● **PROBLEM DESCRIPTION**:
Look through the material below and count the lines with the string "ended". Report only the count.

● **LISTED ENTRIES**:
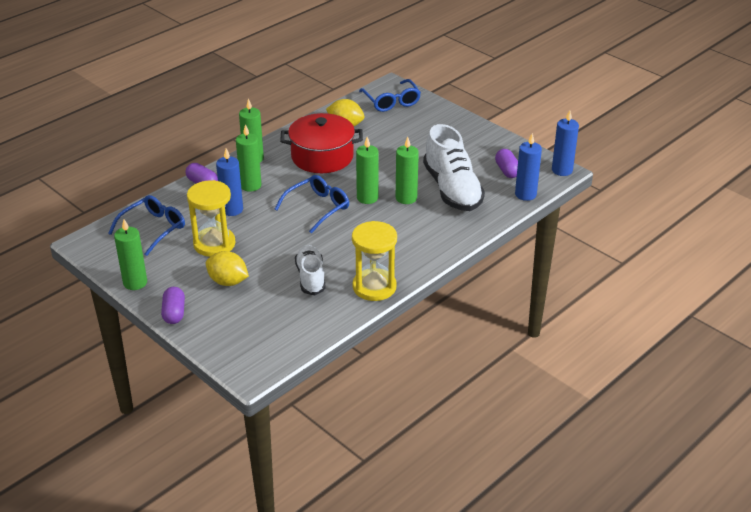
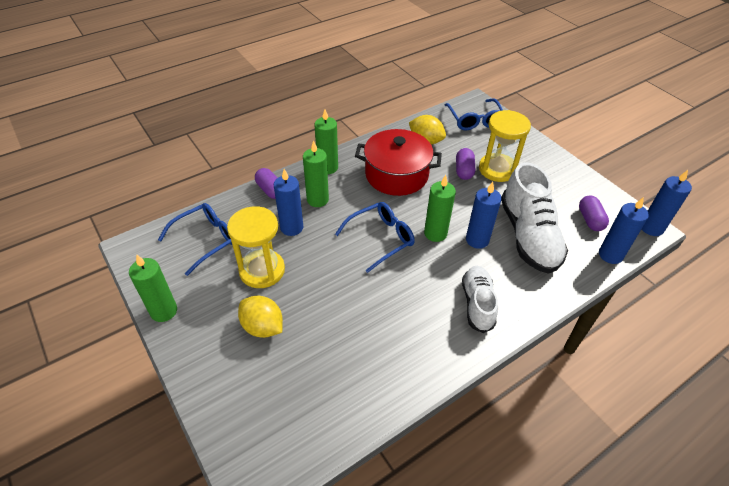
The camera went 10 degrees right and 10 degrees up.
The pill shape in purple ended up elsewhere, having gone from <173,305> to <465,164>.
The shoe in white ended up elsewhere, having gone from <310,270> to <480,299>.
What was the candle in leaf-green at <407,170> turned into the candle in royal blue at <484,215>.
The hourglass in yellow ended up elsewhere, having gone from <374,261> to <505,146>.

● **EXERCISE ANSWER**:
3